- What to do -
Set down all of the data that follows word for word, without the images.
• • • • •
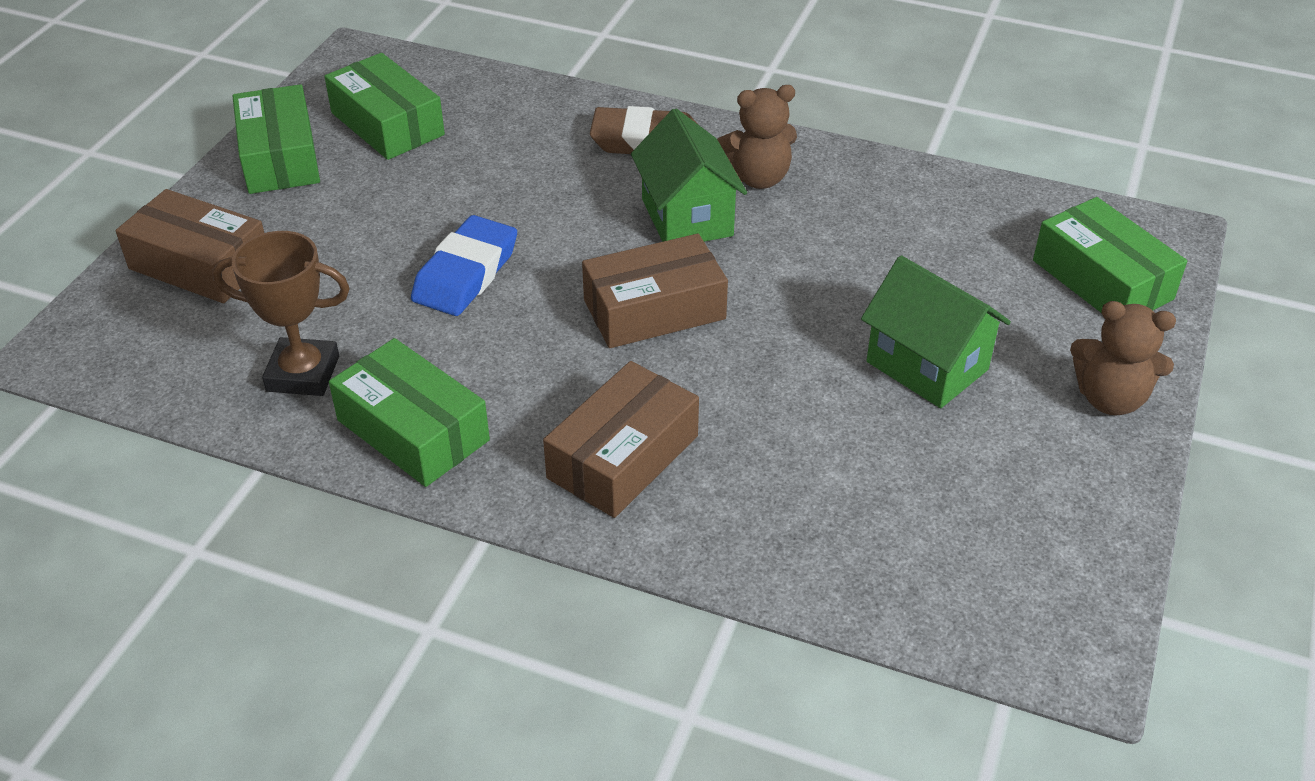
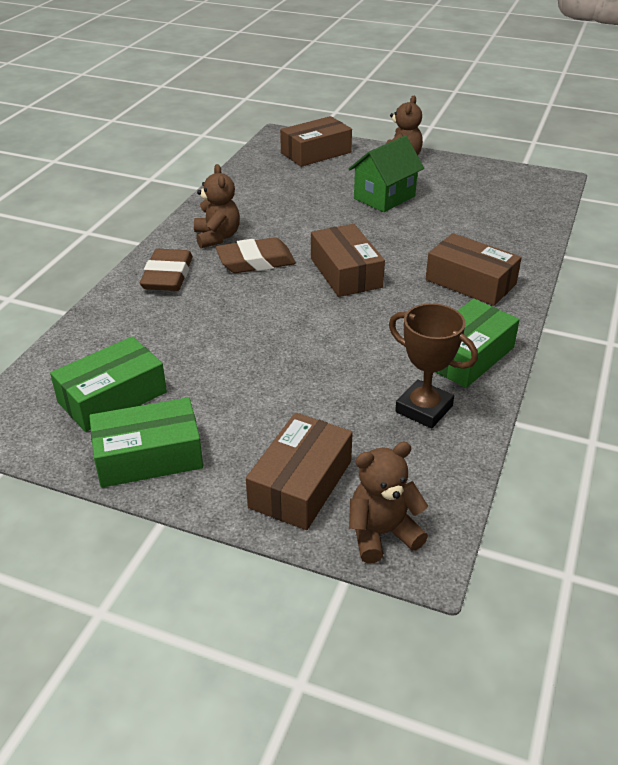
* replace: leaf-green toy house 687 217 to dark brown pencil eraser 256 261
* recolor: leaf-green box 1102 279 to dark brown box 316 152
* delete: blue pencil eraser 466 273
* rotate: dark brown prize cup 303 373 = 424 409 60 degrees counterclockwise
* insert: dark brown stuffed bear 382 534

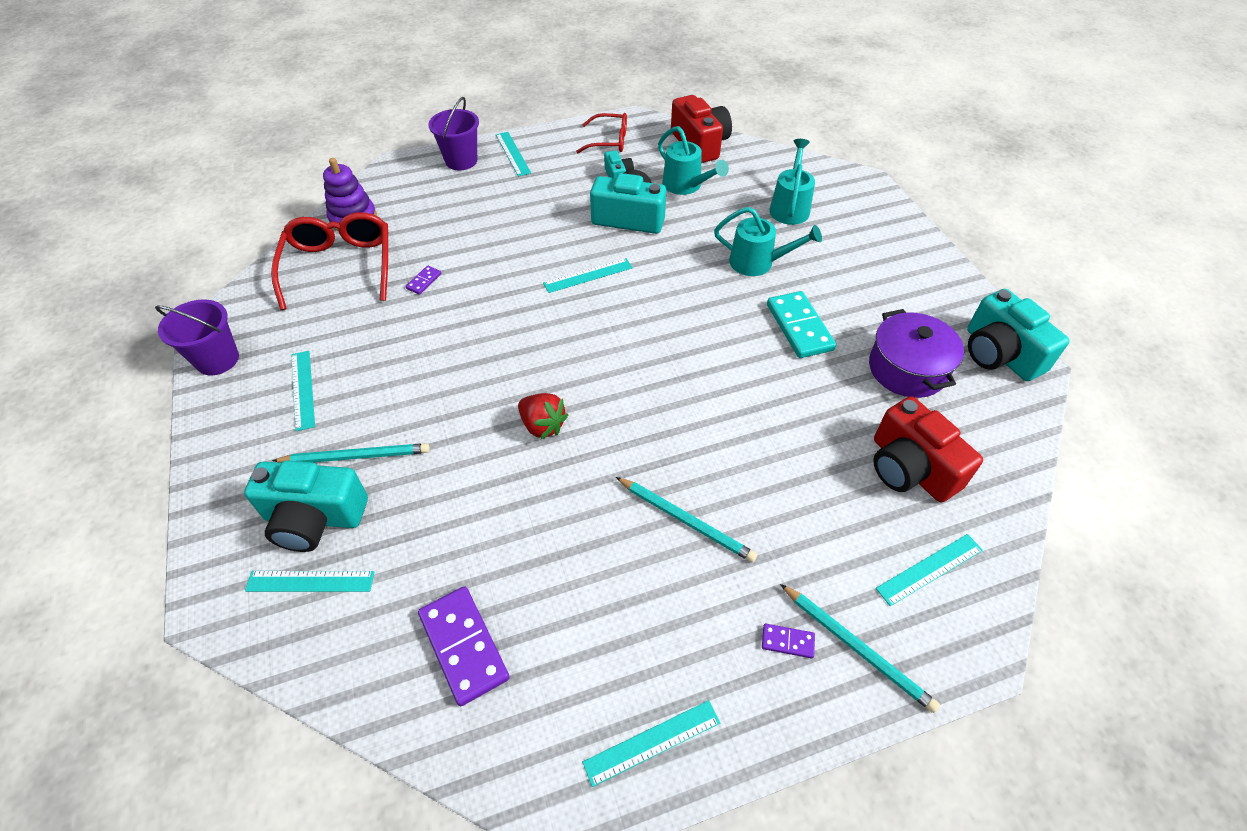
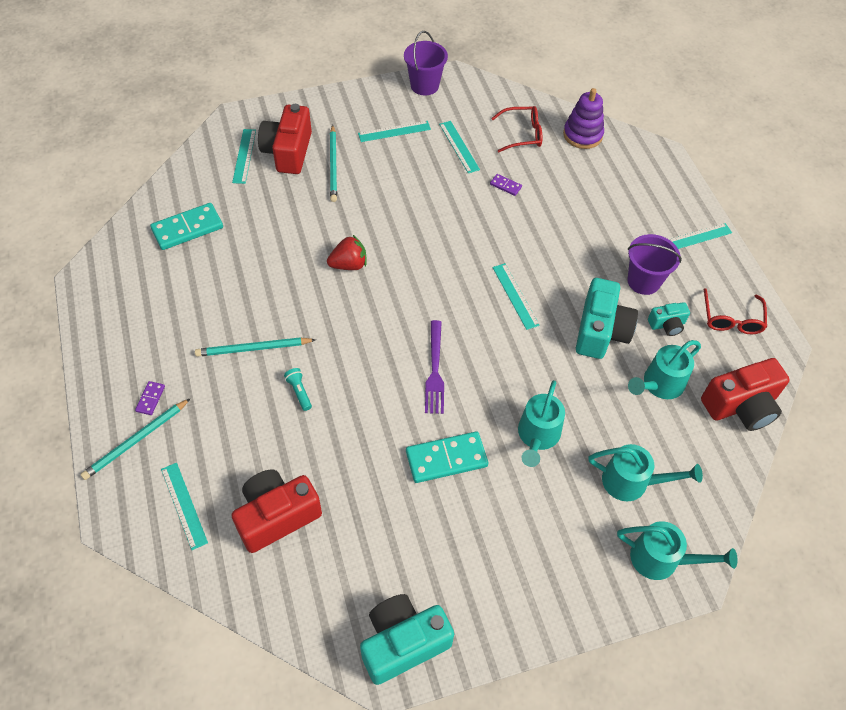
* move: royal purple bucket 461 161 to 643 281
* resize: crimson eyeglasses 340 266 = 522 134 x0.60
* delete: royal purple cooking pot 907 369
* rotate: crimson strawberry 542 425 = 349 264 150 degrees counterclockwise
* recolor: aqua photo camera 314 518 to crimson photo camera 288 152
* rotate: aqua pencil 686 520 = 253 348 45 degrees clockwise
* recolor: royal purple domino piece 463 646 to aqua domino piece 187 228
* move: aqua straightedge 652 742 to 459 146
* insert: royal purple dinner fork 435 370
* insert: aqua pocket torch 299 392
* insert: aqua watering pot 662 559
• • • • •
- Task result -
* replace: leaf-green toy house 687 217 to dark brown pencil eraser 256 261
* recolor: leaf-green box 1102 279 to dark brown box 316 152
* delete: blue pencil eraser 466 273
* rotate: dark brown prize cup 303 373 = 424 409 60 degrees counterclockwise
* insert: dark brown stuffed bear 382 534

* move: royal purple bucket 461 161 to 643 281
* resize: crimson eyeglasses 340 266 = 522 134 x0.60
* delete: royal purple cooking pot 907 369
* rotate: crimson strawberry 542 425 = 349 264 150 degrees counterclockwise
* recolor: aqua photo camera 314 518 to crimson photo camera 288 152
* rotate: aqua pencil 686 520 = 253 348 45 degrees clockwise
* recolor: royal purple domino piece 463 646 to aqua domino piece 187 228
* move: aqua straightedge 652 742 to 459 146
* insert: royal purple dinner fork 435 370
* insert: aqua pocket torch 299 392
* insert: aqua watering pot 662 559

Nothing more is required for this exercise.